- TASK GOAL -
Quote the lines below from the one containing "The Schuh/rot moved" to the final line, both ends included; exclude the pictures.

Object state comparisons

● ● ● ●

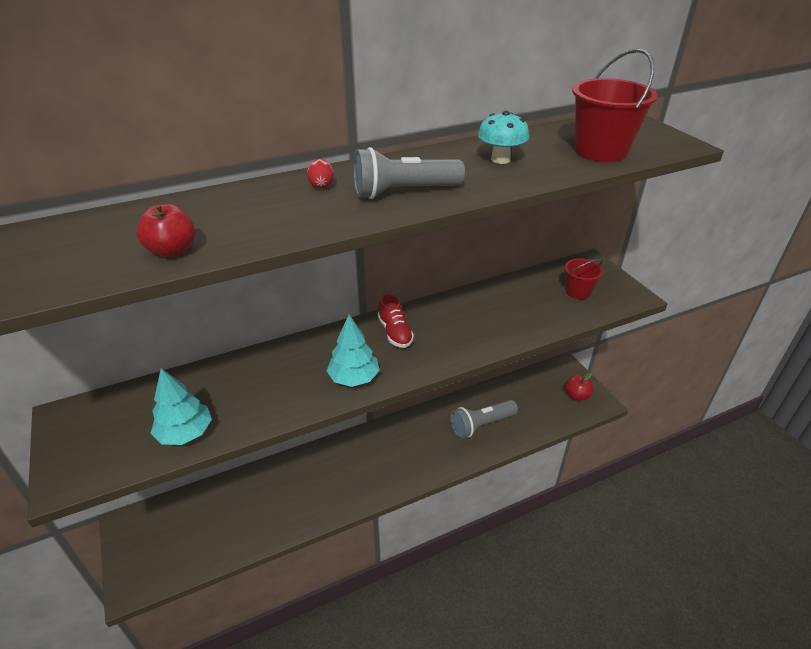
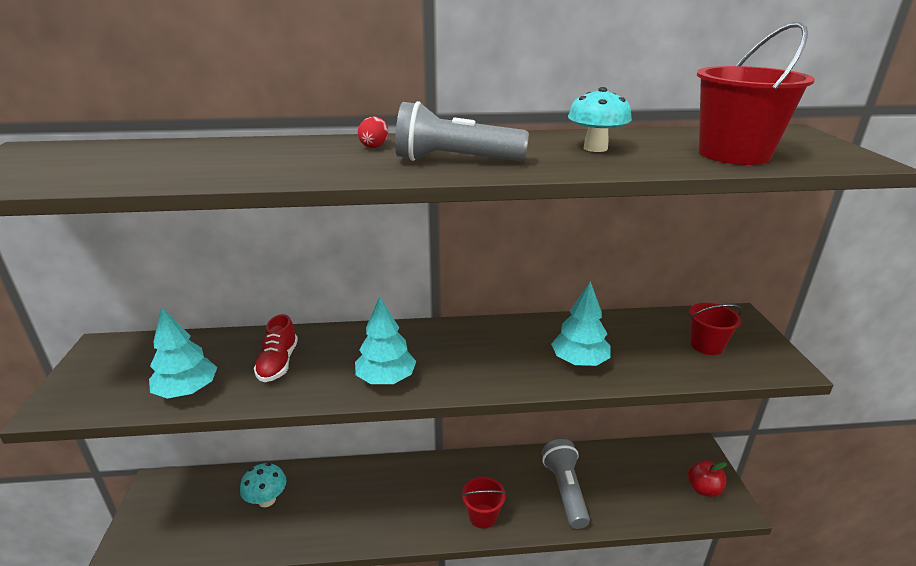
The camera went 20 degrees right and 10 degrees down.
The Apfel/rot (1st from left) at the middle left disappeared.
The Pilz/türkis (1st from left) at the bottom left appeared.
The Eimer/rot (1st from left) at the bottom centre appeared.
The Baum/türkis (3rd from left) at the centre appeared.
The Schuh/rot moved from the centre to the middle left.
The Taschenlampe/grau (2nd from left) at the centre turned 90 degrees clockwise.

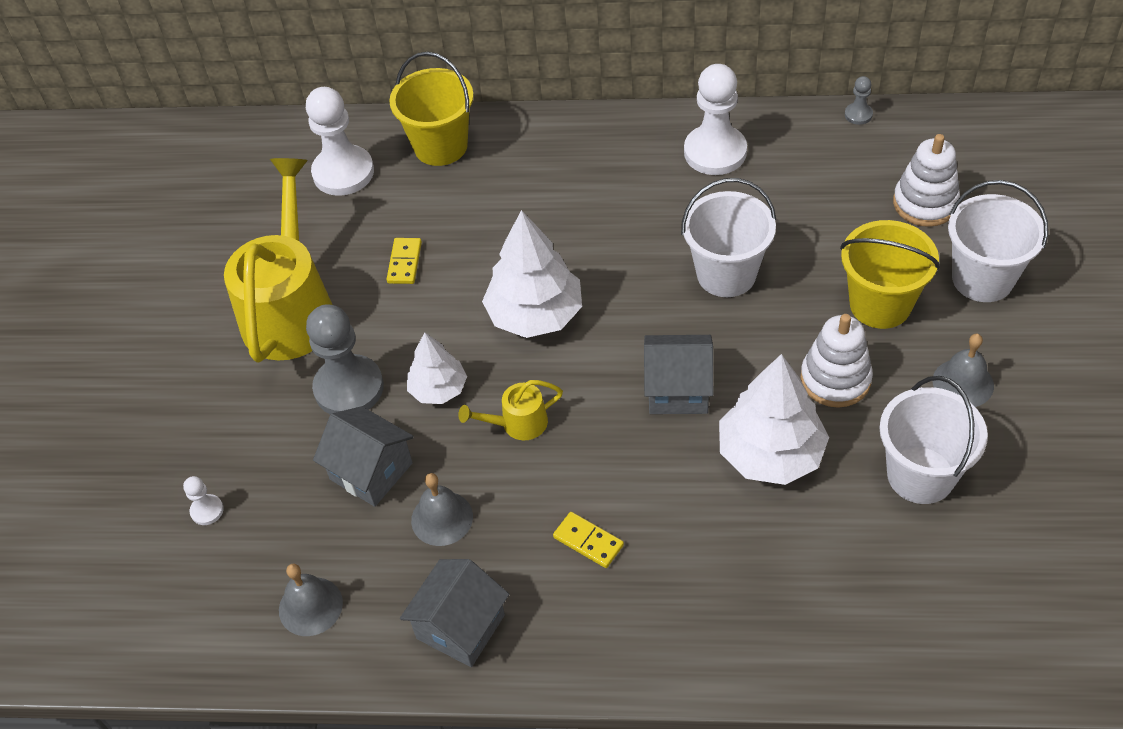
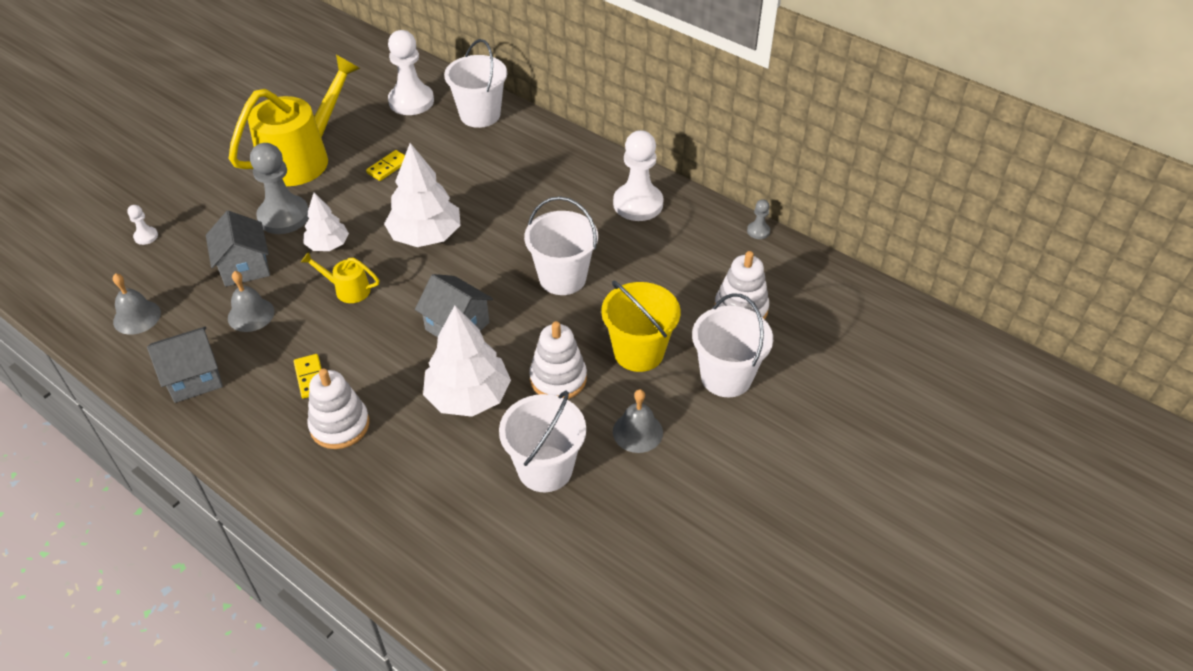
The camera went 30 degrees right and 5 degrees down.
The Stapelspielzeug/weiß (1st from left) at the middle left appeared.
The Eimer/gelb (1st from left) at the top centre became the Eimer/weiß (1st from left) at the top centre.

● ● ● ●

- TASK SOLUTION -
The Schuh/rot moved from the centre to the middle left.
The Taschenlampe/grau (2nd from left) at the centre turned 90 degrees clockwise.

The camera went 30 degrees right and 5 degrees down.
The Stapelspielzeug/weiß (1st from left) at the middle left appeared.
The Eimer/gelb (1st from left) at the top centre became the Eimer/weiß (1st from left) at the top centre.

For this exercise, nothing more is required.